* **TASK BRIEF**:
With the records below as your source, retype each line exactly from the top down to the line that contains "Someone repainted the brown_shears", and include that line.

AVAILABLE DATA Start Marker

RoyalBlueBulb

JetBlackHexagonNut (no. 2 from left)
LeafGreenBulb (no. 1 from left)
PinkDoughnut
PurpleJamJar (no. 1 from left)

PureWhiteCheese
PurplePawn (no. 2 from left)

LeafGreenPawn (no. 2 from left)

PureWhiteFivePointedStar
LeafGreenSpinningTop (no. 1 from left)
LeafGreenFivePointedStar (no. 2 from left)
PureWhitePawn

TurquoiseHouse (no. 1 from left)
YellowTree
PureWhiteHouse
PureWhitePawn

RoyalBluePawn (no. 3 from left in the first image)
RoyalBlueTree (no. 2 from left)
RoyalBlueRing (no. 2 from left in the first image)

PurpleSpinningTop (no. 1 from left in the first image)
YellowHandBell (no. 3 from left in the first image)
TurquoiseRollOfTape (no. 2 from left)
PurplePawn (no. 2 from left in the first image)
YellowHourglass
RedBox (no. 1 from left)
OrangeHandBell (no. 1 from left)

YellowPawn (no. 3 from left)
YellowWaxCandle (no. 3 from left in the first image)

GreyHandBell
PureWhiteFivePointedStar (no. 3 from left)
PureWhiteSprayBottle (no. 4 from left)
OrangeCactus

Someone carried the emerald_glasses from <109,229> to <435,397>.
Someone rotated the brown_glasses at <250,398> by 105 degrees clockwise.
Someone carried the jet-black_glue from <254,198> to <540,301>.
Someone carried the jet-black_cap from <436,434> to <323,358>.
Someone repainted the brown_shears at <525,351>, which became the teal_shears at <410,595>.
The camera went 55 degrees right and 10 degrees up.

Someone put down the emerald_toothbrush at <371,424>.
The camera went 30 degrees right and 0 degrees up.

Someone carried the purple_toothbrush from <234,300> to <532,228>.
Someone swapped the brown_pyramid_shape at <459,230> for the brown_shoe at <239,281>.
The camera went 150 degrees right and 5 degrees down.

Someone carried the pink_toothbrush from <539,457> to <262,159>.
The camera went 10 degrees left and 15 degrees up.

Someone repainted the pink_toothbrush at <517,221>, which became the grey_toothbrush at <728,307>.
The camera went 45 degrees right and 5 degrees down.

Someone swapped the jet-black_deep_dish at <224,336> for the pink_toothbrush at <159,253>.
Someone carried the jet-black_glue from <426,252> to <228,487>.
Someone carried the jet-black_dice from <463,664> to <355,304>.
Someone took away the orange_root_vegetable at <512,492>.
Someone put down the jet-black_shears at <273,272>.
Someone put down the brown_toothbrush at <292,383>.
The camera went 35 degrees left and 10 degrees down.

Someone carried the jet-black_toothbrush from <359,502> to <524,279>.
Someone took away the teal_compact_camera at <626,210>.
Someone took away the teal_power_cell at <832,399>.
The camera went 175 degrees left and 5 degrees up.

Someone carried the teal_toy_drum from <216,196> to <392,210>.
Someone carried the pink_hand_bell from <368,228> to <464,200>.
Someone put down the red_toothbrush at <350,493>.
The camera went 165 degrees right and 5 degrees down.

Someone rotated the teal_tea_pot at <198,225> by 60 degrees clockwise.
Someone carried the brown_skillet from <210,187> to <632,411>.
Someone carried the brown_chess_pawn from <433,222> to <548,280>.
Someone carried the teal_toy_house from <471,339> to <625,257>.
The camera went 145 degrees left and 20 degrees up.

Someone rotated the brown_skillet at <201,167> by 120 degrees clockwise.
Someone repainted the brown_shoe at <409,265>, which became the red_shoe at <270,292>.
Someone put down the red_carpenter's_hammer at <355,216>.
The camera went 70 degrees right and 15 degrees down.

AVAILABLE DATA End Marker

* **EXPECTED ANSWER**:
RoyalBlueBulb

JetBlackHexagonNut (no. 2 from left)
LeafGreenBulb (no. 1 from left)
PinkDoughnut
PurpleJamJar (no. 1 from left)

PureWhiteCheese
PurplePawn (no. 2 from left)

LeafGreenPawn (no. 2 from left)

PureWhiteFivePointedStar
LeafGreenSpinningTop (no. 1 from left)
LeafGreenFivePointedStar (no. 2 from left)
PureWhitePawn

TurquoiseHouse (no. 1 from left)
YellowTree
PureWhiteHouse
PureWhitePawn

RoyalBluePawn (no. 3 from left in the first image)
RoyalBlueTree (no. 2 from left)
RoyalBlueRing (no. 2 from left in the first image)

PurpleSpinningTop (no. 1 from left in the first image)
YellowHandBell (no. 3 from left in the first image)
TurquoiseRollOfTape (no. 2 from left)
PurplePawn (no. 2 from left in the first image)
YellowHourglass
RedBox (no. 1 from left)
OrangeHandBell (no. 1 from left)

YellowPawn (no. 3 from left)
YellowWaxCandle (no. 3 from left in the first image)

GreyHandBell
PureWhiteFivePointedStar (no. 3 from left)
PureWhiteSprayBottle (no. 4 from left)
OrangeCactus

Someone carried the emerald_glasses from <109,229> to <435,397>.
Someone rotated the brown_glasses at <250,398> by 105 degrees clockwise.
Someone carried the jet-black_glue from <254,198> to <540,301>.
Someone carried the jet-black_cap from <436,434> to <323,358>.
Someone repainted the brown_shears at <525,351>, which became the teal_shears at <410,595>.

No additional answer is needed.